◆ **Work to be completed**:
Copy the following records verbatim, line for line.

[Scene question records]

=====

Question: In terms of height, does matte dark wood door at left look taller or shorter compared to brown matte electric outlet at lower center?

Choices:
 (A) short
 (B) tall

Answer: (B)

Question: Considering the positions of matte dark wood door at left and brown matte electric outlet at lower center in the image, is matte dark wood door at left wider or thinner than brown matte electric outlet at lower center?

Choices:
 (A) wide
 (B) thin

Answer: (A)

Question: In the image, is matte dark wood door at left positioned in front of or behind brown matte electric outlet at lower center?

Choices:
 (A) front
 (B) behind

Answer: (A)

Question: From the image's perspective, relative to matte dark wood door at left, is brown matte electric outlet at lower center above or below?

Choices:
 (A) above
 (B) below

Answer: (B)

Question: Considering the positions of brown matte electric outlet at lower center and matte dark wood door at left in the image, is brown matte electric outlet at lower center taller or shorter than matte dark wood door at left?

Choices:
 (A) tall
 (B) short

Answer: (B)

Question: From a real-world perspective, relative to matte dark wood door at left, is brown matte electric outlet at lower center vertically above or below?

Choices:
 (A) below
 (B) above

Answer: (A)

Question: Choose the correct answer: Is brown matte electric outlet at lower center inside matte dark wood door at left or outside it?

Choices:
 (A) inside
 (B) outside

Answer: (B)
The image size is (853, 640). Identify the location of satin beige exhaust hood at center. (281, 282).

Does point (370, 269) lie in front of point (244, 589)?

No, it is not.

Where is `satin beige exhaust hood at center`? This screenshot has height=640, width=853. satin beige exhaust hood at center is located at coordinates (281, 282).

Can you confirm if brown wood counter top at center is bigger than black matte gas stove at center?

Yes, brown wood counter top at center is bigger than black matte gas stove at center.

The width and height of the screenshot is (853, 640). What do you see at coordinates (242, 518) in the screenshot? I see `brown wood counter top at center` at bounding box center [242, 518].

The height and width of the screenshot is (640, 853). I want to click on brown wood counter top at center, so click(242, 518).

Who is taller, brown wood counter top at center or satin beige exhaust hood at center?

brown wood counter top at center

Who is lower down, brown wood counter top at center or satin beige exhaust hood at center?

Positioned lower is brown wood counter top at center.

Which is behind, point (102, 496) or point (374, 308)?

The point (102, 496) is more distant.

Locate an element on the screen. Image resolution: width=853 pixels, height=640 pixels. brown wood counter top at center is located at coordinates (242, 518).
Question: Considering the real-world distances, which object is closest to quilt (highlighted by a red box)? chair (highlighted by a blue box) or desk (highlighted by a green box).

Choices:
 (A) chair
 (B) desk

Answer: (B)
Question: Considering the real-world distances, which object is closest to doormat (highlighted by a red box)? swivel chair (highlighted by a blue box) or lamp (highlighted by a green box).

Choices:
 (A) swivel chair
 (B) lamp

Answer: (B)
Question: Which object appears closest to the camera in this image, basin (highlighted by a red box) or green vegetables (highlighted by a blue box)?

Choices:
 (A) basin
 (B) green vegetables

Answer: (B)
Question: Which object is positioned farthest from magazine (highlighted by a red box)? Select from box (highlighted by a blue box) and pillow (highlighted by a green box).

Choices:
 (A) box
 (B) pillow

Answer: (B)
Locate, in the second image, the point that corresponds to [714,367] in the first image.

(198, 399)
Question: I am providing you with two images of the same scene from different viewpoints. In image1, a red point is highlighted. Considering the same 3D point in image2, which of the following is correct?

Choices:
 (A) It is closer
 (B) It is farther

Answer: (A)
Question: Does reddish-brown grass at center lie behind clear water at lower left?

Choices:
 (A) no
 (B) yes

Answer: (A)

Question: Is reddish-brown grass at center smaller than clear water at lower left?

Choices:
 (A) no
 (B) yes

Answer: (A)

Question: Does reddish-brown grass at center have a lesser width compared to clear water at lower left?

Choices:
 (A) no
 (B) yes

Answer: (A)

=====

◆ **Response**:
Question: In terms of height, does matte dark wood door at left look taller or shorter compared to brown matte electric outlet at lower center?

Choices:
 (A) short
 (B) tall

Answer: (B)

Question: Considering the positions of matte dark wood door at left and brown matte electric outlet at lower center in the image, is matte dark wood door at left wider or thinner than brown matte electric outlet at lower center?

Choices:
 (A) wide
 (B) thin

Answer: (A)

Question: In the image, is matte dark wood door at left positioned in front of or behind brown matte electric outlet at lower center?

Choices:
 (A) front
 (B) behind

Answer: (A)

Question: From the image's perspective, relative to matte dark wood door at left, is brown matte electric outlet at lower center above or below?

Choices:
 (A) above
 (B) below

Answer: (B)

Question: Considering the positions of brown matte electric outlet at lower center and matte dark wood door at left in the image, is brown matte electric outlet at lower center taller or shorter than matte dark wood door at left?

Choices:
 (A) tall
 (B) short

Answer: (B)

Question: From a real-world perspective, relative to matte dark wood door at left, is brown matte electric outlet at lower center vertically above or below?

Choices:
 (A) below
 (B) above

Answer: (A)

Question: Choose the correct answer: Is brown matte electric outlet at lower center inside matte dark wood door at left or outside it?

Choices:
 (A) inside
 (B) outside

Answer: (B)
The image size is (853, 640). Identify the location of satin beige exhaust hood at center. (281, 282).

Does point (370, 269) lie in front of point (244, 589)?

No, it is not.

Where is `satin beige exhaust hood at center`? This screenshot has height=640, width=853. satin beige exhaust hood at center is located at coordinates (281, 282).

Can you confirm if brown wood counter top at center is bigger than black matte gas stove at center?

Yes, brown wood counter top at center is bigger than black matte gas stove at center.

The width and height of the screenshot is (853, 640). What do you see at coordinates (242, 518) in the screenshot? I see `brown wood counter top at center` at bounding box center [242, 518].

The height and width of the screenshot is (640, 853). I want to click on brown wood counter top at center, so click(242, 518).

Who is taller, brown wood counter top at center or satin beige exhaust hood at center?

brown wood counter top at center

Who is lower down, brown wood counter top at center or satin beige exhaust hood at center?

Positioned lower is brown wood counter top at center.

Which is behind, point (102, 496) or point (374, 308)?

The point (102, 496) is more distant.

Locate an element on the screen. Image resolution: width=853 pixels, height=640 pixels. brown wood counter top at center is located at coordinates (242, 518).
Question: Considering the real-world distances, which object is closest to quilt (highlighted by a red box)? chair (highlighted by a blue box) or desk (highlighted by a green box).

Choices:
 (A) chair
 (B) desk

Answer: (B)
Question: Considering the real-world distances, which object is closest to doormat (highlighted by a red box)? swivel chair (highlighted by a blue box) or lamp (highlighted by a green box).

Choices:
 (A) swivel chair
 (B) lamp

Answer: (B)
Question: Which object appears closest to the camera in this image, basin (highlighted by a red box) or green vegetables (highlighted by a blue box)?

Choices:
 (A) basin
 (B) green vegetables

Answer: (B)
Question: Which object is positioned farthest from magazine (highlighted by a red box)? Select from box (highlighted by a blue box) and pillow (highlighted by a green box).

Choices:
 (A) box
 (B) pillow

Answer: (B)
Locate, in the second image, the point that corresponds to [714,367] in the first image.

(198, 399)
Question: I am providing you with two images of the same scene from different viewpoints. In image1, a red point is highlighted. Considering the same 3D point in image2, which of the following is correct?

Choices:
 (A) It is closer
 (B) It is farther

Answer: (A)
Question: Does reddish-brown grass at center lie behind clear water at lower left?

Choices:
 (A) no
 (B) yes

Answer: (A)

Question: Is reddish-brown grass at center smaller than clear water at lower left?

Choices:
 (A) no
 (B) yes

Answer: (A)

Question: Does reddish-brown grass at center have a lesser width compared to clear water at lower left?

Choices:
 (A) no
 (B) yes

Answer: (A)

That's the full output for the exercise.